Calculate how many lines of the data hold "brick". The answer consists of that number only.

_Spatial object tracking data:_
::::::::::
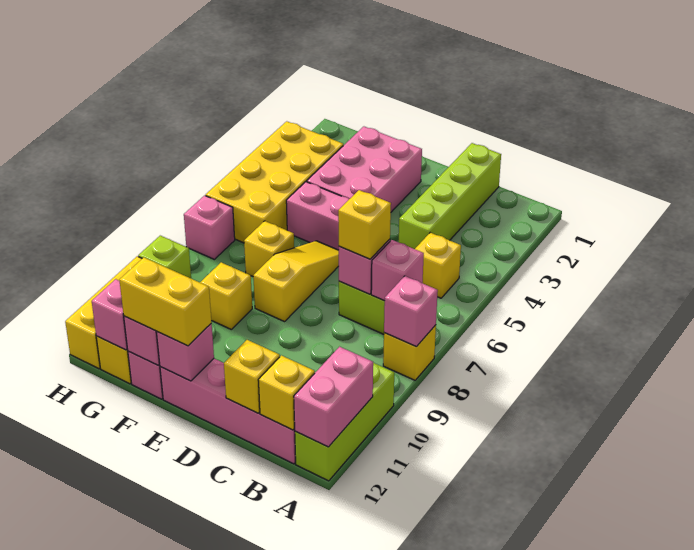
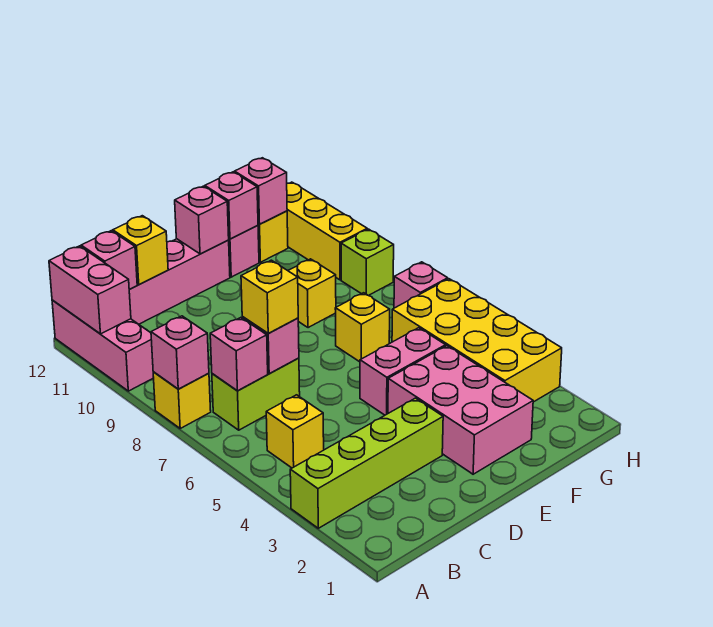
lime 1x3 brick [295,363,394,481] -> pink 1x3 brick [52,300,154,391]
yellow 1x1 brick [258,355,315,430] -> pink 1x1 brick [81,231,137,289]
lime 1x4 brick [399,143,501,249] -> lime 1x4 brick turned to [290,398,443,528]
yellow 1x3 slope [253,241,339,322] -> none
yellow 1x2 brick [119,258,212,346] -> none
::::::::::
_Worked solution:_
4